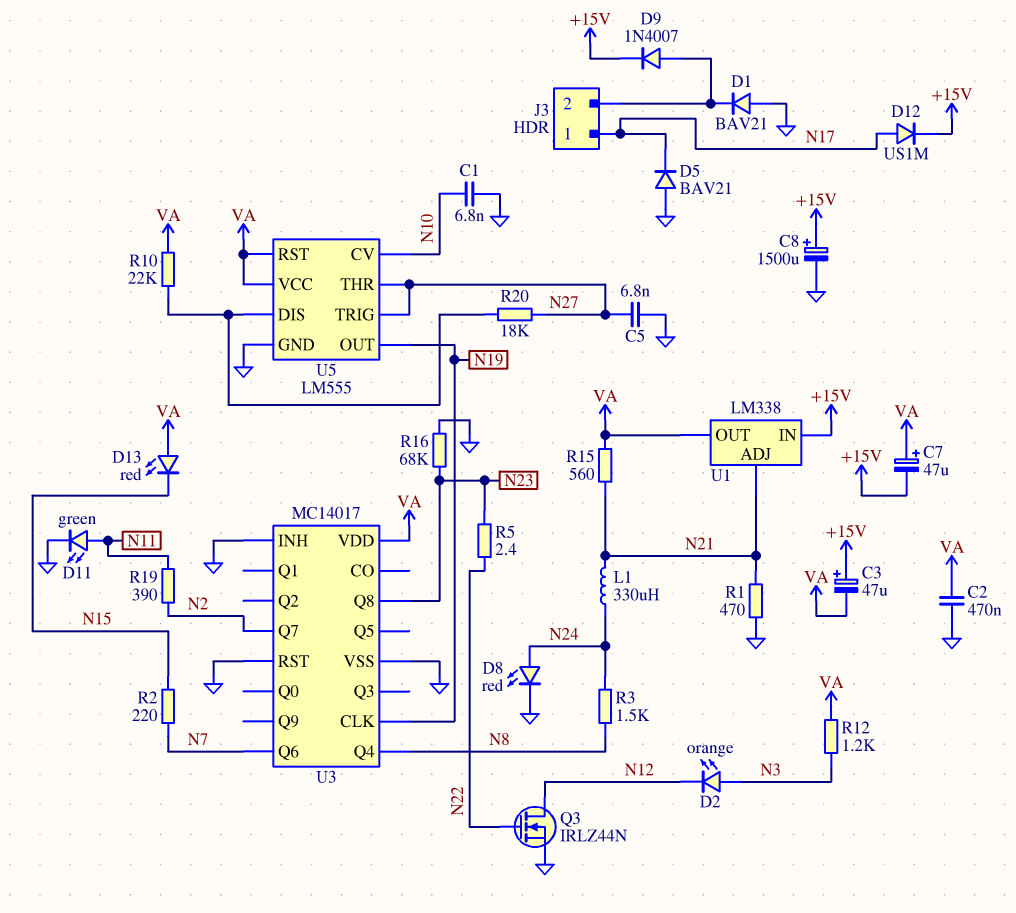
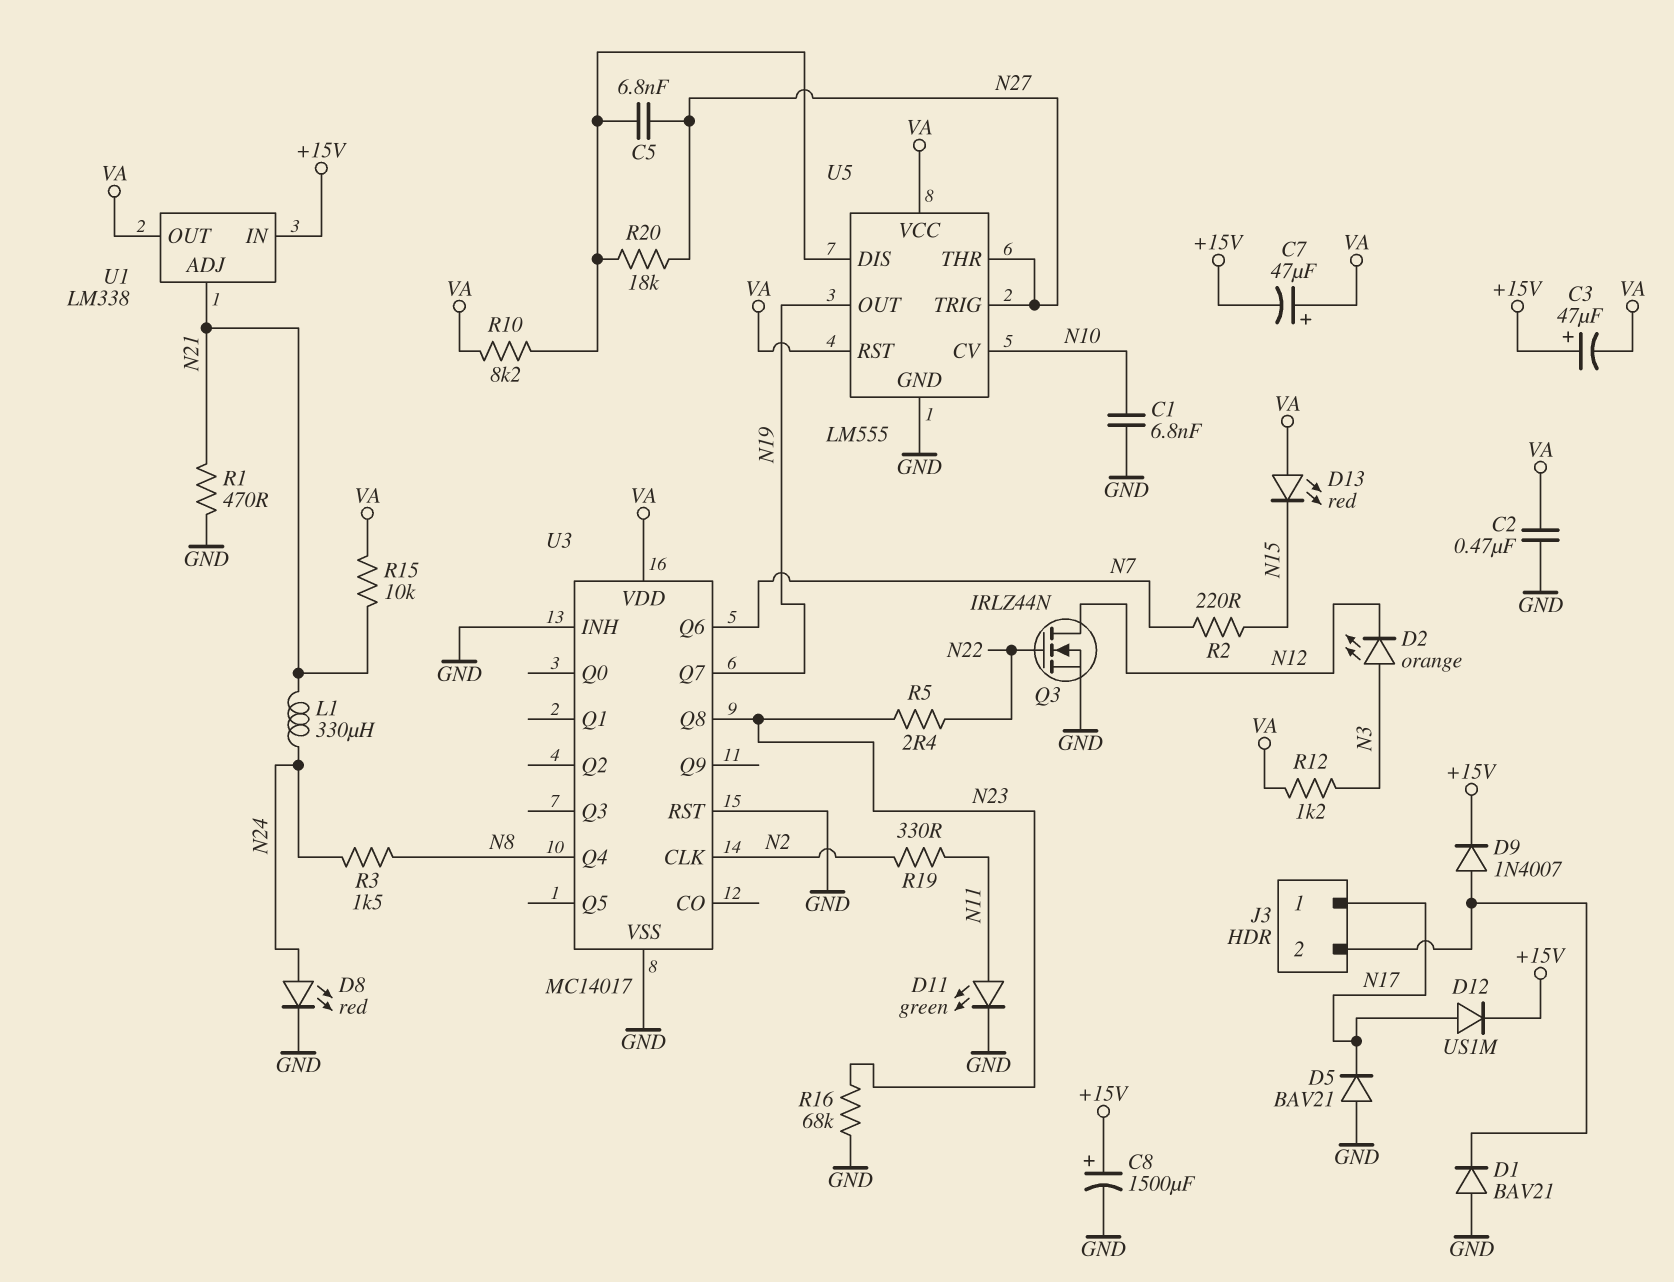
C5: 6.8nF (GND, N27) -> 6.8nF (N27, U5/DIS)
R10: 22k (U5/DIS, VA) -> 8.2k (U5/DIS, VA)
R15: 560 (N21, VA) -> 10k (N21, VA)
R19: 390 (N2, N11) -> 330 (N2, N11)
U3 pin CLK: N19 -> N2
U3 pin Q7: N2 -> N19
━━━━━━━━━━━━━━━━
Pictures stay out, but everything else in the records must be output exactly.

C5: 6.8nF (GND, N27) -> 6.8nF (N27, U5/DIS)
R10: 22k (U5/DIS, VA) -> 8.2k (U5/DIS, VA)
R15: 560 (N21, VA) -> 10k (N21, VA)
R19: 390 (N2, N11) -> 330 (N2, N11)
U3 pin CLK: N19 -> N2
U3 pin Q7: N2 -> N19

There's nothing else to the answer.